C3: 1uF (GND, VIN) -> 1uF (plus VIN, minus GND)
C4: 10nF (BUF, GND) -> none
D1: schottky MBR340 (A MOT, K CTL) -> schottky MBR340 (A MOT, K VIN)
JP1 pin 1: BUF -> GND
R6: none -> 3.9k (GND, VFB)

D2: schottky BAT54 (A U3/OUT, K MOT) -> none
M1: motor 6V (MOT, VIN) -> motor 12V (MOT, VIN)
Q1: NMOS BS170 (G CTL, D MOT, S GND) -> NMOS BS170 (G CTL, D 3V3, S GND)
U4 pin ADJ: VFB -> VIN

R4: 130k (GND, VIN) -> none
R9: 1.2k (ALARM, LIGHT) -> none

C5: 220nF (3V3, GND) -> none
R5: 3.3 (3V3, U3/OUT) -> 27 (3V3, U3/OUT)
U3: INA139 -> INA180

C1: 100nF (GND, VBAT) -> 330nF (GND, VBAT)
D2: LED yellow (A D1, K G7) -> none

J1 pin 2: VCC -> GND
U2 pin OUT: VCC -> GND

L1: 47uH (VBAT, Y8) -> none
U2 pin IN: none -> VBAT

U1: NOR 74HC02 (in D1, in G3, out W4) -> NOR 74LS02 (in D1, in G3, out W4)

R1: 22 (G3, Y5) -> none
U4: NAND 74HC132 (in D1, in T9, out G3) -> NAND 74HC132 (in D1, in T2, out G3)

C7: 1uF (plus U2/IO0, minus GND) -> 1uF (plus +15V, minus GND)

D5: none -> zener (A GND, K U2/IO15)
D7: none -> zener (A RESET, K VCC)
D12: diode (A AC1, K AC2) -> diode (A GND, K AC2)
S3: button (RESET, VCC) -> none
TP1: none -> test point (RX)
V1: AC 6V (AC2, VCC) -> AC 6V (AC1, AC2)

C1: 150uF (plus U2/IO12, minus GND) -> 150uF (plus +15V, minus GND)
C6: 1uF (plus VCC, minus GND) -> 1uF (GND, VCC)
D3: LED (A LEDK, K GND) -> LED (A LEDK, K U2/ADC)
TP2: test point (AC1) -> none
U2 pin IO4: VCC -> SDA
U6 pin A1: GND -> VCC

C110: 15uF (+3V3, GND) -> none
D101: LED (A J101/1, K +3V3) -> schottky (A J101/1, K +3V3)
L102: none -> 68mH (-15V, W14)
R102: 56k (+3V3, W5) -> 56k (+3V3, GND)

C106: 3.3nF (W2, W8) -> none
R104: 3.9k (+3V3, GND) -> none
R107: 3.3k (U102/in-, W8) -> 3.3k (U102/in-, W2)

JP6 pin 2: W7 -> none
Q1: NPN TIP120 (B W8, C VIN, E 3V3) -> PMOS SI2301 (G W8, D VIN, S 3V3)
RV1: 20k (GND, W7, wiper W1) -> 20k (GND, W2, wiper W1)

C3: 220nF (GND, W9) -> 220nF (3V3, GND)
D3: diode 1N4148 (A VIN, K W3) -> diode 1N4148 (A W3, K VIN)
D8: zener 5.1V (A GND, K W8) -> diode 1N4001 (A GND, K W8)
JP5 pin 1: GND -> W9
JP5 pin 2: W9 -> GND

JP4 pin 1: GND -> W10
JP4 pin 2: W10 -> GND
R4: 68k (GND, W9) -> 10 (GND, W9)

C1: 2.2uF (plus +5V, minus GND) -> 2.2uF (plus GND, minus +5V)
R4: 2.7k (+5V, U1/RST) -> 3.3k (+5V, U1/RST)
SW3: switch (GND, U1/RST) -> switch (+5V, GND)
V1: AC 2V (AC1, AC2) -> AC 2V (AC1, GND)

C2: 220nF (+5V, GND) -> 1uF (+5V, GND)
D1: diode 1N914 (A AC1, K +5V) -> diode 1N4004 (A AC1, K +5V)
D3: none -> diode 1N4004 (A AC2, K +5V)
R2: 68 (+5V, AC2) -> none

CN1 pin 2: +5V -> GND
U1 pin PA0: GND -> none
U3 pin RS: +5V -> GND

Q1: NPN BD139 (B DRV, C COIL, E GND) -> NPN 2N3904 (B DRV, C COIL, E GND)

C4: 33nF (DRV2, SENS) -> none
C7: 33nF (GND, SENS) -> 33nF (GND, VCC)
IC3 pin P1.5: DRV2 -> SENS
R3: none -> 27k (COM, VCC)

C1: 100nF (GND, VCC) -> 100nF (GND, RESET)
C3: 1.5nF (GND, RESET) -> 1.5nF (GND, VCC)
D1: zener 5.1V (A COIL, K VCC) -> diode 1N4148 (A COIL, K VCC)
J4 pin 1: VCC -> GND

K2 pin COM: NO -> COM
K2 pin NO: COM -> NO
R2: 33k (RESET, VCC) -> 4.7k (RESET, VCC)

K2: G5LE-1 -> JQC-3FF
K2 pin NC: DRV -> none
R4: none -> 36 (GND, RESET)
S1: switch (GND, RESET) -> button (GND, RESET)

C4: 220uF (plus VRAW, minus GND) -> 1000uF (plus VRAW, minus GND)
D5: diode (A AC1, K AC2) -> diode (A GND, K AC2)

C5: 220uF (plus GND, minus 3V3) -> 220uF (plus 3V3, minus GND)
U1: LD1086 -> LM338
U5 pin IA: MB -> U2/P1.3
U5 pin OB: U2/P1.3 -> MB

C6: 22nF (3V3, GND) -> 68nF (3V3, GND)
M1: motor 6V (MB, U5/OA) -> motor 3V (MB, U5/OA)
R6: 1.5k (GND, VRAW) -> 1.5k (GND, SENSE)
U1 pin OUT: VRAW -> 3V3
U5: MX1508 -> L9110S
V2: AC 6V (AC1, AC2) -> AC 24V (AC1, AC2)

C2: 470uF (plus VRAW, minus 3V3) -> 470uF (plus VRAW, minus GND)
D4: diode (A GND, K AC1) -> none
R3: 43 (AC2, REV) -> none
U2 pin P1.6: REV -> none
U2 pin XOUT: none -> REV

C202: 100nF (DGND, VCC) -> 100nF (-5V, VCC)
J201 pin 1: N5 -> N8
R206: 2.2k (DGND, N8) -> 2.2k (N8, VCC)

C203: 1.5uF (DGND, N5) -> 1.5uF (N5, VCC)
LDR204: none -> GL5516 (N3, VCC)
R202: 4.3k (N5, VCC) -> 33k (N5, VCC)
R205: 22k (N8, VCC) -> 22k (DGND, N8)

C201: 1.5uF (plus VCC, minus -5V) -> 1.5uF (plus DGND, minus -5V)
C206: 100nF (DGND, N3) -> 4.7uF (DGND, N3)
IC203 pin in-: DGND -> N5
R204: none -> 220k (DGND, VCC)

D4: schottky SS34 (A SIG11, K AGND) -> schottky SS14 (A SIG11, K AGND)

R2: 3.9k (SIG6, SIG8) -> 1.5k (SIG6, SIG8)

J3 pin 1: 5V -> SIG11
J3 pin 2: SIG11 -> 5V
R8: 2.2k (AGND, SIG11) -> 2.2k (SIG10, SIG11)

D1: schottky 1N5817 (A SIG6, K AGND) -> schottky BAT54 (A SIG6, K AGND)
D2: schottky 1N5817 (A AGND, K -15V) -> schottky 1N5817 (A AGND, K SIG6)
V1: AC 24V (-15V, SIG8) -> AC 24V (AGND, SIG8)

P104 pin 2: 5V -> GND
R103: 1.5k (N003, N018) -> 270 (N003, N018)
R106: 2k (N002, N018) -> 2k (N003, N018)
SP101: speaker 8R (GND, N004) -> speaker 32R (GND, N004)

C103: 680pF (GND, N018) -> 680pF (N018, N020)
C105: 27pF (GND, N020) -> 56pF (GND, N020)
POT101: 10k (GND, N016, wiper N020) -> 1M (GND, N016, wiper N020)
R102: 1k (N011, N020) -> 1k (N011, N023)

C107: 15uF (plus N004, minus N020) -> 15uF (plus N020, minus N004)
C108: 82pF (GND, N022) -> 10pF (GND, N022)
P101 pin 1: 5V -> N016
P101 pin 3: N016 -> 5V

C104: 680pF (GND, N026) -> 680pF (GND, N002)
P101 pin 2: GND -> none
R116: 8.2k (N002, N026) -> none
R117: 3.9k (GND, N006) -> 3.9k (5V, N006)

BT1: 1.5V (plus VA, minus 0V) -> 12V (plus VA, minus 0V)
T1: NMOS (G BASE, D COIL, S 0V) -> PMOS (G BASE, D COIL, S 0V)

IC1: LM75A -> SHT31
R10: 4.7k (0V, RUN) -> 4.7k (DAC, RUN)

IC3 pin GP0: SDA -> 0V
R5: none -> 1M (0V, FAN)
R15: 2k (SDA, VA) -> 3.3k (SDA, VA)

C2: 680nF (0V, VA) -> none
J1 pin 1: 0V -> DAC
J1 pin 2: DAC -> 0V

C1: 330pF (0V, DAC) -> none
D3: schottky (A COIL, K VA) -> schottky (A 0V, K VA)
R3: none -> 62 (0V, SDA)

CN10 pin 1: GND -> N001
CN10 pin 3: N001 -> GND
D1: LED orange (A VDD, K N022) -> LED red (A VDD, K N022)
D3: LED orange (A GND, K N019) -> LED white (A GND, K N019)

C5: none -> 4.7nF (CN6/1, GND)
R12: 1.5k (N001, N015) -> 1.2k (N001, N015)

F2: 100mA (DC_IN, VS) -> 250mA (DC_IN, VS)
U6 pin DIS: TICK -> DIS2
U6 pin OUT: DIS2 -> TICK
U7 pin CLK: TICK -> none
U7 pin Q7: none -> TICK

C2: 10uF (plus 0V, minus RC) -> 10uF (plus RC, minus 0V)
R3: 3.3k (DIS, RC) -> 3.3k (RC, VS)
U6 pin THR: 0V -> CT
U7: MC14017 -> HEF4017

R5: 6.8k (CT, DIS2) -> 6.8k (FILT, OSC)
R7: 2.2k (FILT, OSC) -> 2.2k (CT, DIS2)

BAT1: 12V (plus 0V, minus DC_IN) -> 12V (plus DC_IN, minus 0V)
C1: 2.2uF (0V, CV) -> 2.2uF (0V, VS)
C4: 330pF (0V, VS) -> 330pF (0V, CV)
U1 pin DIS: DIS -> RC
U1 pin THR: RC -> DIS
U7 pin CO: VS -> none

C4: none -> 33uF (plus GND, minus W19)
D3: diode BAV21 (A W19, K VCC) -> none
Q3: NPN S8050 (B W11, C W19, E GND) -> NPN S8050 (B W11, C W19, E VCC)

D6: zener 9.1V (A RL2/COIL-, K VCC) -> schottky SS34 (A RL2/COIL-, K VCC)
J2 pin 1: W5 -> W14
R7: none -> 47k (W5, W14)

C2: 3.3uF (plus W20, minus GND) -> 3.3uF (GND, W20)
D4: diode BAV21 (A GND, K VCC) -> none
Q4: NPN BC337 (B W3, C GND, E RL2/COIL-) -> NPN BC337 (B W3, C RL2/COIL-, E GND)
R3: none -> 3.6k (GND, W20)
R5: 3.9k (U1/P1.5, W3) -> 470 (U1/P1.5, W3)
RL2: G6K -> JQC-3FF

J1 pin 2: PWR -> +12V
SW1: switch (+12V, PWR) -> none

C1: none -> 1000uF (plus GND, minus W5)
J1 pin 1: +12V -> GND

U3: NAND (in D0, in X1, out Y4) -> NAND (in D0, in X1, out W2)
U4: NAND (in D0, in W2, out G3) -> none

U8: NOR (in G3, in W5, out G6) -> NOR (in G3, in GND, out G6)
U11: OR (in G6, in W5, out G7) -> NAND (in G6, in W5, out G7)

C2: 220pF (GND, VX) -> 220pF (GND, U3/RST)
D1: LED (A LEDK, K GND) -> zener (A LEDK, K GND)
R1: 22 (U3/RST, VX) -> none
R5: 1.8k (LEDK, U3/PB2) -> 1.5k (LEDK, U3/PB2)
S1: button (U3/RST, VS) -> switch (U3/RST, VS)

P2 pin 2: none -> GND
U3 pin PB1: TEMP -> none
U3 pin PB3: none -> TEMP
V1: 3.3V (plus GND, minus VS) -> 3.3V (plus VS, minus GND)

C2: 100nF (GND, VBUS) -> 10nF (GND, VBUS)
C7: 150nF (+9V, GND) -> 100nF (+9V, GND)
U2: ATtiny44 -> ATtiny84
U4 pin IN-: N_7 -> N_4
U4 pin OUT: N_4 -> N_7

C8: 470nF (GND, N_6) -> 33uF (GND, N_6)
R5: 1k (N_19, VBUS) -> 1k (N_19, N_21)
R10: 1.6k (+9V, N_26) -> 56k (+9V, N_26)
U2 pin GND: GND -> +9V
# # # # #
Your objective: Go through the entries above and pull out each line with "button" in it.

Response to the task:
S3: button (RESET, VCC) -> none
S1: switch (GND, RESET) -> button (GND, RESET)
S1: button (U3/RST, VS) -> switch (U3/RST, VS)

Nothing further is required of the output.